§ WORK TO COMPLETE: All lines in the listing below from the one containing "Identify all objects" through the last should be written out exactly, and only those.

────

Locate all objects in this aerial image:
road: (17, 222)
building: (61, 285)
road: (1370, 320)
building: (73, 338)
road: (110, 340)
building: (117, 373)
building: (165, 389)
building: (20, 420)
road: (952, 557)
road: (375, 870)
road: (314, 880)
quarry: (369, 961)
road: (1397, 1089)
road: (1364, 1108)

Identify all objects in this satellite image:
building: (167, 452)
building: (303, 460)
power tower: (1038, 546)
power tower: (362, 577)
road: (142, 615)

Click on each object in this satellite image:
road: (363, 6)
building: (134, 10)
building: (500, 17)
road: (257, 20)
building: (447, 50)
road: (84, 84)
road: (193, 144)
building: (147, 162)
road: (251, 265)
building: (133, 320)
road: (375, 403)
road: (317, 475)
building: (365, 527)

────

§ RESULT FOR THIS TASK:
Identify all objects in this satellite image:
building: (167, 452)
building: (303, 460)
power tower: (1038, 546)
power tower: (362, 577)
road: (142, 615)

Click on each object in this satellite image:
road: (363, 6)
building: (134, 10)
building: (500, 17)
road: (257, 20)
building: (447, 50)
road: (84, 84)
road: (193, 144)
building: (147, 162)
road: (251, 265)
building: (133, 320)
road: (375, 403)
road: (317, 475)
building: (365, 527)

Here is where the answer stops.